» TASK: Gather every row below that contains the word "pink" and copy each of those rows in full.

________________________________________

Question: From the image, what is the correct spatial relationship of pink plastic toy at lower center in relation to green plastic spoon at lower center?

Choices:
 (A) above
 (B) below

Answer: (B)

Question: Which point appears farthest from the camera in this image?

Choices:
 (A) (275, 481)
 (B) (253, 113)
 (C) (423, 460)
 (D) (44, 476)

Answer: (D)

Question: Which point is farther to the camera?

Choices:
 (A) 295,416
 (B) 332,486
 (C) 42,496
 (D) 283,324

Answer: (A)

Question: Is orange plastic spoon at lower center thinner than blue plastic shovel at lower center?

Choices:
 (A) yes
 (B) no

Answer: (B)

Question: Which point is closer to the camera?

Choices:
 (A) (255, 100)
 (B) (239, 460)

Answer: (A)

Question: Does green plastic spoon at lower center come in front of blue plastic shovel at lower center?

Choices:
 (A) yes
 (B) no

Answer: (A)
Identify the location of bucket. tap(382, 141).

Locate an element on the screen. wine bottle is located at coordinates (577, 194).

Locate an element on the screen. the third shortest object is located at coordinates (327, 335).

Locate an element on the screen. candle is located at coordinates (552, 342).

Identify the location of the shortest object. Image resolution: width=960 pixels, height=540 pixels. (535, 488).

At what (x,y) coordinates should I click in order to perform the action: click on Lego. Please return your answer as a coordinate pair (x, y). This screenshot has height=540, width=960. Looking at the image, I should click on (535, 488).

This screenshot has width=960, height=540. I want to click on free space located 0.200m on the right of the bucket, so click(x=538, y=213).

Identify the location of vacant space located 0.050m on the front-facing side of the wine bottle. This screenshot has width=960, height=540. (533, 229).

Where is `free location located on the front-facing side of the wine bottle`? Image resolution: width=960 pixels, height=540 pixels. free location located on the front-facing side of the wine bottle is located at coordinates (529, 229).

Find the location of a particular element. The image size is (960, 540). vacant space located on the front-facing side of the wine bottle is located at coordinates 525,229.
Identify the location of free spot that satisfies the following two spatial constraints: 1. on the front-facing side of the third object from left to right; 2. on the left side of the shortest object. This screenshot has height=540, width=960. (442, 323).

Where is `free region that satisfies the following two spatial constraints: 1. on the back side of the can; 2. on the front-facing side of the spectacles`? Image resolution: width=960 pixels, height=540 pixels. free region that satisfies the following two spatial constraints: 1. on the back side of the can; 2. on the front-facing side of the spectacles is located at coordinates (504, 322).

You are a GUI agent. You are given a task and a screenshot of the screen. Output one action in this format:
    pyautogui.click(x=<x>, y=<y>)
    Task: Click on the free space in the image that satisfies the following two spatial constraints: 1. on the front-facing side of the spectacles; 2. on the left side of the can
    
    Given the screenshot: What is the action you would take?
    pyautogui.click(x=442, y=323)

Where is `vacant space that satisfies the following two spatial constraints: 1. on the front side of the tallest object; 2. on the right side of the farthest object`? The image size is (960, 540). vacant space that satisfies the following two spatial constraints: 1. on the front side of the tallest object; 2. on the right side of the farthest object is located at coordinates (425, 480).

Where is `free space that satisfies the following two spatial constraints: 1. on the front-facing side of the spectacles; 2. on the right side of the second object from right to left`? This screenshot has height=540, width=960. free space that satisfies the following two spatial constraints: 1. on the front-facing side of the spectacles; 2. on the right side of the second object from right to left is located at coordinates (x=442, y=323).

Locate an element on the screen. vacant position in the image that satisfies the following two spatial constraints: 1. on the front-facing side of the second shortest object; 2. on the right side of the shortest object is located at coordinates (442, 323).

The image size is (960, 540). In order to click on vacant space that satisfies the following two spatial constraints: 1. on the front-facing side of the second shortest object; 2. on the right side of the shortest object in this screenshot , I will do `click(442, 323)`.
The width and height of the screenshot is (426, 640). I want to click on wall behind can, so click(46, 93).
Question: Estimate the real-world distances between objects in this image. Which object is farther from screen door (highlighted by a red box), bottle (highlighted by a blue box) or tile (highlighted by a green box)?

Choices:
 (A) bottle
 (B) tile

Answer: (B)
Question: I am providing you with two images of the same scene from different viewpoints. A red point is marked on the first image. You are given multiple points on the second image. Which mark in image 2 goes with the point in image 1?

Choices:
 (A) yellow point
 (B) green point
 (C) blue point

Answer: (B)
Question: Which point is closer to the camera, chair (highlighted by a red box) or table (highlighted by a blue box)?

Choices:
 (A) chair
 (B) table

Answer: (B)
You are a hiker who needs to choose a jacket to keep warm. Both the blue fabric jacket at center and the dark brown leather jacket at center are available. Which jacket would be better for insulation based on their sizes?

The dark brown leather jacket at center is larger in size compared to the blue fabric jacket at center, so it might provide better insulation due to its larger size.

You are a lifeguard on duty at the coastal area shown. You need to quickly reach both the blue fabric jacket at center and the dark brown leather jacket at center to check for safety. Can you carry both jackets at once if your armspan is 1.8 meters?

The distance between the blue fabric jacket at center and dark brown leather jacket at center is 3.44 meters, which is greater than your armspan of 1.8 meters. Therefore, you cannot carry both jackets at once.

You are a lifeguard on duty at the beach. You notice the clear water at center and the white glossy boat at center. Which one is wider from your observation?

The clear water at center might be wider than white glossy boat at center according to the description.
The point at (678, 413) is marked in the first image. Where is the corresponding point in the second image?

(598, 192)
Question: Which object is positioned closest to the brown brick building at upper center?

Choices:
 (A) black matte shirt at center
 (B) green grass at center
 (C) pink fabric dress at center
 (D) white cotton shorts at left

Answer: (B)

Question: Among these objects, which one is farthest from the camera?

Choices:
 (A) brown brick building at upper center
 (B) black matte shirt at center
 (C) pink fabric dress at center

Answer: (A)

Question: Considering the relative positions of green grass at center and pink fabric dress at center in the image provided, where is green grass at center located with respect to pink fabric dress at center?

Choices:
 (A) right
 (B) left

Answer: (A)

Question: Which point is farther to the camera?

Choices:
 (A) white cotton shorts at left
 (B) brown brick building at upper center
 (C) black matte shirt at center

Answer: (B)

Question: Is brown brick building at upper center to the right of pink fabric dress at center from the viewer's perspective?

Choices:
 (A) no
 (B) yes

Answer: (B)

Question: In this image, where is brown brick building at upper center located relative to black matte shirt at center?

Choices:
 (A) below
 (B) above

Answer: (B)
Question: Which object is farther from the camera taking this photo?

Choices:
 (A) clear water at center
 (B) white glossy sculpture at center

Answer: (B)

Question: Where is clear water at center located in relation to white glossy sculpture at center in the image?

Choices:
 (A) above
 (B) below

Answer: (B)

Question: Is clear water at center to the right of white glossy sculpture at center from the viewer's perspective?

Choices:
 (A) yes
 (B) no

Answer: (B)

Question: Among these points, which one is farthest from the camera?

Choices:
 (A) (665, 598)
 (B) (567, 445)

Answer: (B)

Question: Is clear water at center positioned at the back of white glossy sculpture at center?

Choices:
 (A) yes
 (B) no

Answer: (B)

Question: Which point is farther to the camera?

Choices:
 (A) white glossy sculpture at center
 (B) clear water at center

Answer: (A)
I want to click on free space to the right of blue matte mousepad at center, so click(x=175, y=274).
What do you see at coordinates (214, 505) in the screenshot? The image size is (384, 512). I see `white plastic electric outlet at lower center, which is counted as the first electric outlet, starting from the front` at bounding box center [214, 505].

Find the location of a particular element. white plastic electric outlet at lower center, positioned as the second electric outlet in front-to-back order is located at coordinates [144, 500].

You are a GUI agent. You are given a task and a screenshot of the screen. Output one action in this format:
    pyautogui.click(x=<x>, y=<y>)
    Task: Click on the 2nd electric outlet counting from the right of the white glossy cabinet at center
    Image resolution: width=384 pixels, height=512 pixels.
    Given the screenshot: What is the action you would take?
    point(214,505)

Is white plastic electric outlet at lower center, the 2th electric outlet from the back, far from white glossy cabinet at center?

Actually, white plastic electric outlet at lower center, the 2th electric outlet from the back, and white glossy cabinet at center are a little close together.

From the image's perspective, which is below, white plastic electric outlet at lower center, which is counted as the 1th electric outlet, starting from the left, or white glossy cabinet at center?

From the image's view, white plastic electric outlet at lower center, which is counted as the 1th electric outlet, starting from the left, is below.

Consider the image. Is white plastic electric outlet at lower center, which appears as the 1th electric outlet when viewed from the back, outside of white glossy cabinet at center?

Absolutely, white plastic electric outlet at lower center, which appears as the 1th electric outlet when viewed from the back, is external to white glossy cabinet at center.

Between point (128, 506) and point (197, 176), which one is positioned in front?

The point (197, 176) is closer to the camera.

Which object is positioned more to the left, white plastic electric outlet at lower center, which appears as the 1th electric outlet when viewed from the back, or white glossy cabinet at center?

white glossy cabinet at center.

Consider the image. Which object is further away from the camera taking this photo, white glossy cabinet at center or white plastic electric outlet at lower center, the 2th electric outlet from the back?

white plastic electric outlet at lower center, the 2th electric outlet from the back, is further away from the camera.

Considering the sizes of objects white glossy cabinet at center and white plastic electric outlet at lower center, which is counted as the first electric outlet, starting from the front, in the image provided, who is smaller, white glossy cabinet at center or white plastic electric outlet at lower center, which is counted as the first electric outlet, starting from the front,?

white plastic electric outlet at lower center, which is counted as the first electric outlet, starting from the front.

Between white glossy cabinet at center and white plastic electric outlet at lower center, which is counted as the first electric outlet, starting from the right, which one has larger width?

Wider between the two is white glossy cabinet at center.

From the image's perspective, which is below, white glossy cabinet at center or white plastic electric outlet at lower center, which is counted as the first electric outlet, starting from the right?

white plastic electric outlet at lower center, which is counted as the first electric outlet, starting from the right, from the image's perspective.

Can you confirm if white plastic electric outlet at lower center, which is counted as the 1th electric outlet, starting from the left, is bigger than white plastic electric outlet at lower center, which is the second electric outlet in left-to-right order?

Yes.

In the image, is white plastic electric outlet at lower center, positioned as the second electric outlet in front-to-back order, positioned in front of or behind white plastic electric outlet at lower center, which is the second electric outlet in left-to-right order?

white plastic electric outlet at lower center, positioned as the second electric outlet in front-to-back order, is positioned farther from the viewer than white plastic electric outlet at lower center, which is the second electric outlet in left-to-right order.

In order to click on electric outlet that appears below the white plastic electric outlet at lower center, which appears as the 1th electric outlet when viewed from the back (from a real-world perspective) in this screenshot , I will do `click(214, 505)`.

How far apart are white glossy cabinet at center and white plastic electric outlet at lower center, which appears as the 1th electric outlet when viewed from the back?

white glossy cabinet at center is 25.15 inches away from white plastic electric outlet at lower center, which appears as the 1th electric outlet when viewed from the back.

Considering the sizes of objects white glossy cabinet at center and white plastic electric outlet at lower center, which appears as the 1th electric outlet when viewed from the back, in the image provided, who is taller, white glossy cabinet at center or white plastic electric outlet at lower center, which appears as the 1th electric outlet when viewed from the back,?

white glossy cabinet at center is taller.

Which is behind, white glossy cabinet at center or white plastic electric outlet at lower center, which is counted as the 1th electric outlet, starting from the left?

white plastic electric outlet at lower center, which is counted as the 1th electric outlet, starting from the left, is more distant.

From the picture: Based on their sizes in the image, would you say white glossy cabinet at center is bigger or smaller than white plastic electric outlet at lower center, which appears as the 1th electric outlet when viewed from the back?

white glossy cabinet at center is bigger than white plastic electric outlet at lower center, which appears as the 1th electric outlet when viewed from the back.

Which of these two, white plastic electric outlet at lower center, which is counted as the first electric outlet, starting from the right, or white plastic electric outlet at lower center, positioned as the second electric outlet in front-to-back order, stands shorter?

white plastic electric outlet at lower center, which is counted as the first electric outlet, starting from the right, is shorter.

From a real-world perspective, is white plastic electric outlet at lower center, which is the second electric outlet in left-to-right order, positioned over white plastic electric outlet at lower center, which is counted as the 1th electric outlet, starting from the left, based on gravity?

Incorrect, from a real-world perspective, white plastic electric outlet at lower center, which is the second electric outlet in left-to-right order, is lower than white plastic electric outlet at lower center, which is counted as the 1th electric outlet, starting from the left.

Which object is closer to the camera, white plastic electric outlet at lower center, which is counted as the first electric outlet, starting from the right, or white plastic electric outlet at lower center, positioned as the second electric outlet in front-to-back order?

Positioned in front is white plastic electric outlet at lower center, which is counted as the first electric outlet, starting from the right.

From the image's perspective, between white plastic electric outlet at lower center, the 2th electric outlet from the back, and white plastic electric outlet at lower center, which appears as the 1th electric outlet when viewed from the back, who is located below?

________________________________________

» RESPONSE TO THE EXERCISE:
Question: From the image, what is the correct spatial relationship of pink plastic toy at lower center in relation to green plastic spoon at lower center?
 (C) pink fabric dress at center
 (C) pink fabric dress at center
Question: Considering the relative positions of green grass at center and pink fabric dress at center in the image provided, where is green grass at center located with respect to pink fabric dress at center?
Question: Is brown brick building at upper center to the right of pink fabric dress at center from the viewer's perspective?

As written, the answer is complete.